───── DATASET RECORDS

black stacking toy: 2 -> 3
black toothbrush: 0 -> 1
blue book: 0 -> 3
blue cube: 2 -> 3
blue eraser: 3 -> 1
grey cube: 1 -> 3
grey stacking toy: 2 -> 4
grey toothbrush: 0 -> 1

──────────
───── DATASET RECORDS

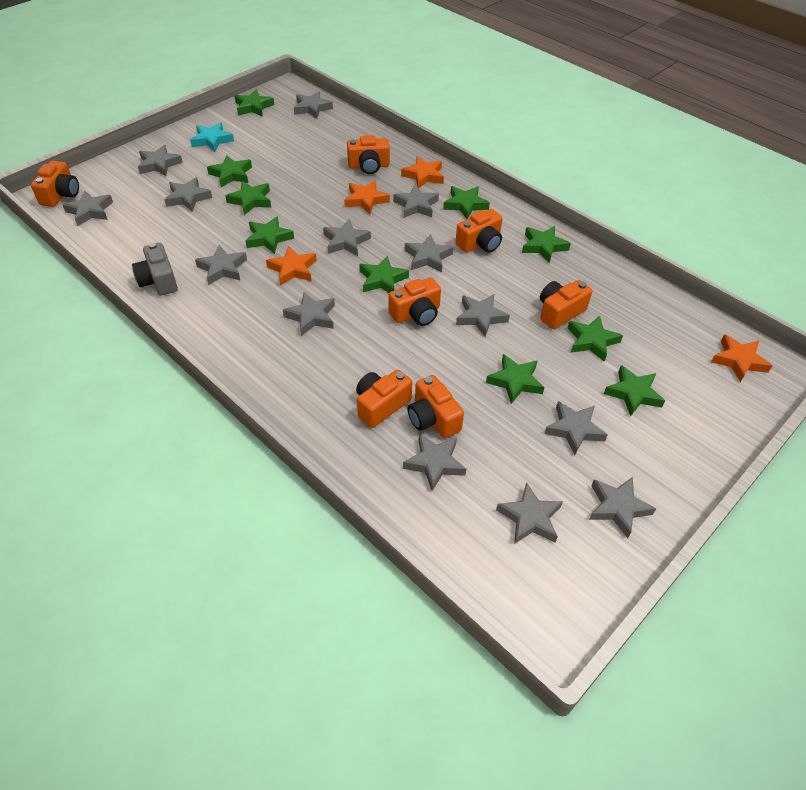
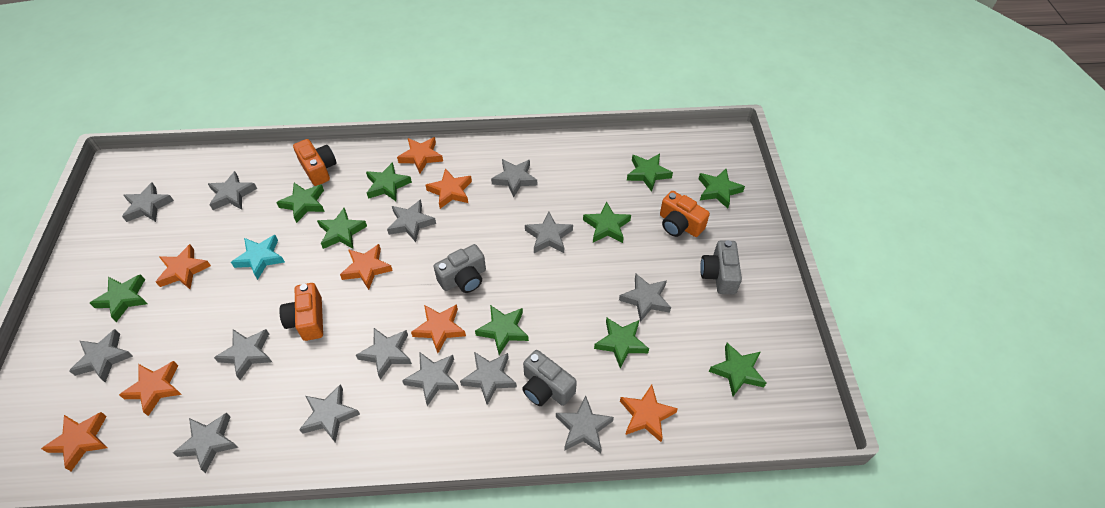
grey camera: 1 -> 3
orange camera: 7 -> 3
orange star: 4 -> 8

──────────
───── DATASET RECORDS

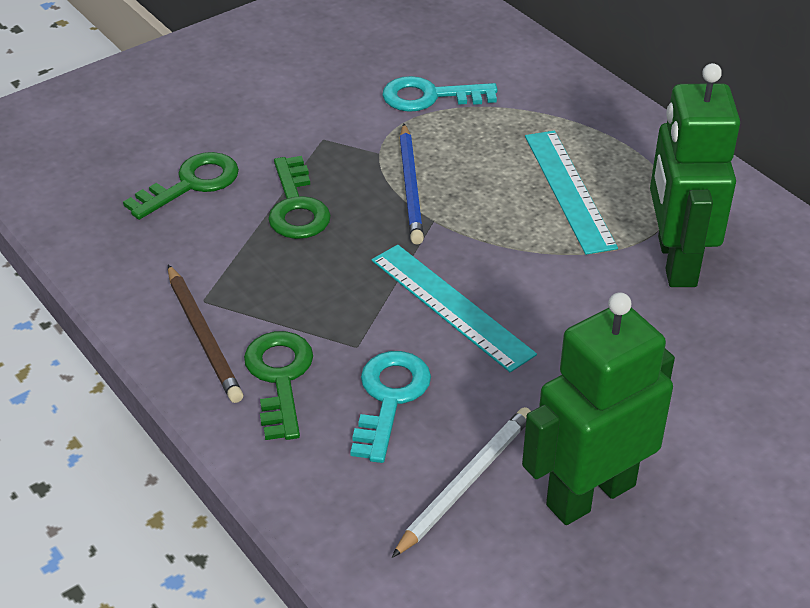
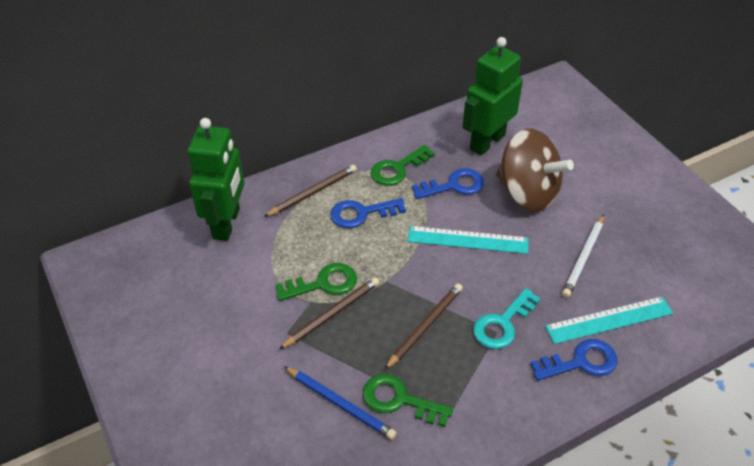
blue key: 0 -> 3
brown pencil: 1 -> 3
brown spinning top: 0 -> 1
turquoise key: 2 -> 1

──────────

Read the entries and pick out all lines that include the word "toothbrush".

**REPLY TO THE TASK:**
black toothbrush: 0 -> 1
grey toothbrush: 0 -> 1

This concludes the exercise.